» **To do**
A line below contains "pink 1x2 slope [541,360,666,479] -> none", and a later one contains "pink 1x1 cone". Repeat both, with every line between them, exactly.

» **Material for this exercise**
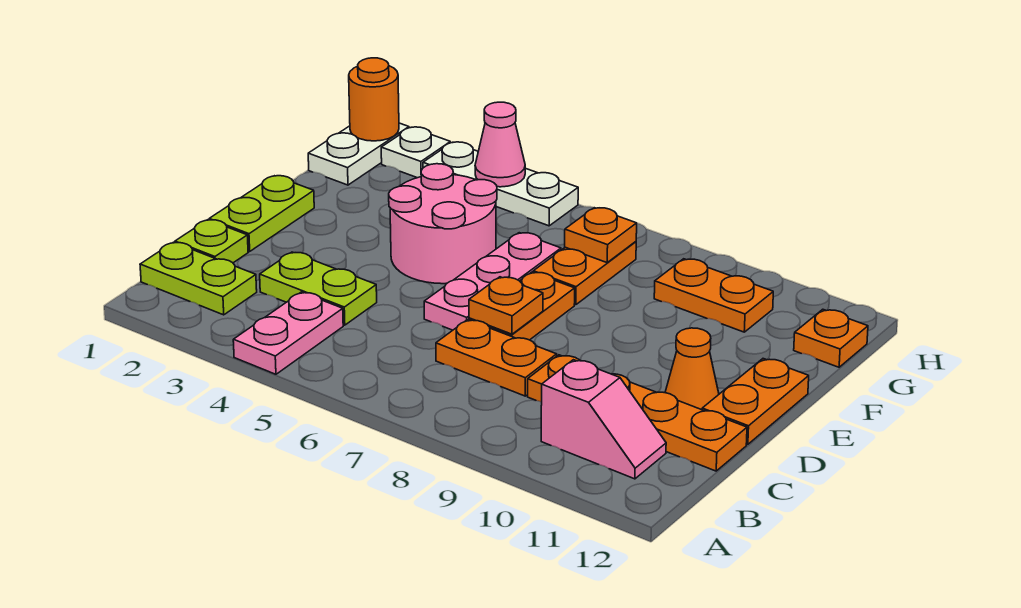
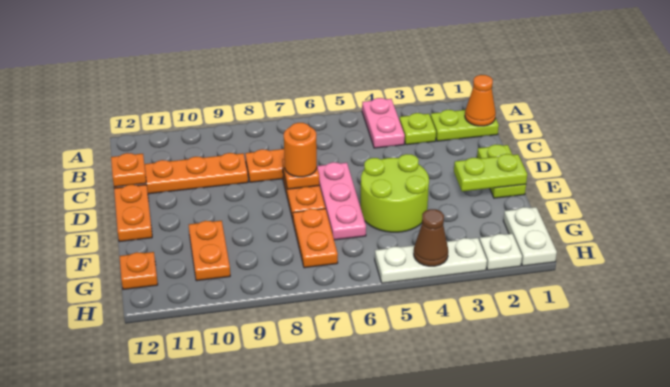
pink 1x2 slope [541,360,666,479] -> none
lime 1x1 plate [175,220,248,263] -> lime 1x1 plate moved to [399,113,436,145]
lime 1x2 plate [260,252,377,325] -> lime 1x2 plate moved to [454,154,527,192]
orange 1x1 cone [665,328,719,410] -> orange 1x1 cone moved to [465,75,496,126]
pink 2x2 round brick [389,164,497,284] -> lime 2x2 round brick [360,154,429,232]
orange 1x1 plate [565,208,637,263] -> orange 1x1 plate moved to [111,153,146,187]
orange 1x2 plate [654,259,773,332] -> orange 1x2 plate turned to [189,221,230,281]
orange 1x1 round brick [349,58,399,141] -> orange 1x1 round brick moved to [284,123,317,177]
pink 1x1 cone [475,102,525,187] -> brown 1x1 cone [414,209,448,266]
* * *
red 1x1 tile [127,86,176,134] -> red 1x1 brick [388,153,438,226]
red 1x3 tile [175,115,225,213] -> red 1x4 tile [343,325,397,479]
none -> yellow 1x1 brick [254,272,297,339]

» **Task result**
pink 1x2 slope [541,360,666,479] -> none
lime 1x1 plate [175,220,248,263] -> lime 1x1 plate moved to [399,113,436,145]
lime 1x2 plate [260,252,377,325] -> lime 1x2 plate moved to [454,154,527,192]
orange 1x1 cone [665,328,719,410] -> orange 1x1 cone moved to [465,75,496,126]
pink 2x2 round brick [389,164,497,284] -> lime 2x2 round brick [360,154,429,232]
orange 1x1 plate [565,208,637,263] -> orange 1x1 plate moved to [111,153,146,187]
orange 1x2 plate [654,259,773,332] -> orange 1x2 plate turned to [189,221,230,281]
orange 1x1 round brick [349,58,399,141] -> orange 1x1 round brick moved to [284,123,317,177]
pink 1x1 cone [475,102,525,187] -> brown 1x1 cone [414,209,448,266]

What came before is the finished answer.